** begin Available data **

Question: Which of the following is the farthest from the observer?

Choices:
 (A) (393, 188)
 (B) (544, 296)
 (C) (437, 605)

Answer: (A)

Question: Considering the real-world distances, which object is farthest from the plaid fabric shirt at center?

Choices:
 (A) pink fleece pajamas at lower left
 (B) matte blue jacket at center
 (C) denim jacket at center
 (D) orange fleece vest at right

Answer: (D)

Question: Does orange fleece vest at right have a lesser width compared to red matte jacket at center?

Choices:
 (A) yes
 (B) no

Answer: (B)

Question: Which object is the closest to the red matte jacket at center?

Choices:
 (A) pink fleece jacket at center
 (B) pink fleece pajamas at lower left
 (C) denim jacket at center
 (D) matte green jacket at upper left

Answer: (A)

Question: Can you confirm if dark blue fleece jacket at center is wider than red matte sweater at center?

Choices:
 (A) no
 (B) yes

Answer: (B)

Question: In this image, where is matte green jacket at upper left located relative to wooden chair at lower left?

** end Available data **

Brief: Write out the lines of the material as a JSON list of strings, one string per line and blank lines omitted, starting at the line containing "Answer: (D)" and continuing through the end of the material.

Written answer:
[
  "Answer: (D)",
  "Question: Does orange fleece vest at right have a lesser width compared to red matte jacket at center?",
  "Choices:",
  " (A) yes",
  " (B) no",
  "Answer: (B)",
  "Question: Which object is the closest to the red matte jacket at center?",
  "Choices:",
  " (A) pink fleece jacket at center",
  " (B) pink fleece pajamas at lower left",
  " (C) denim jacket at center",
  " (D) matte green jacket at upper left",
  "Answer: (A)",
  "Question: Can you confirm if dark blue fleece jacket at center is wider than red matte sweater at center?",
  "Choices:",
  " (A) no",
  " (B) yes",
  "Answer: (B)",
  "Question: In this image, where is matte green jacket at upper left located relative to wooden chair at lower left?"
]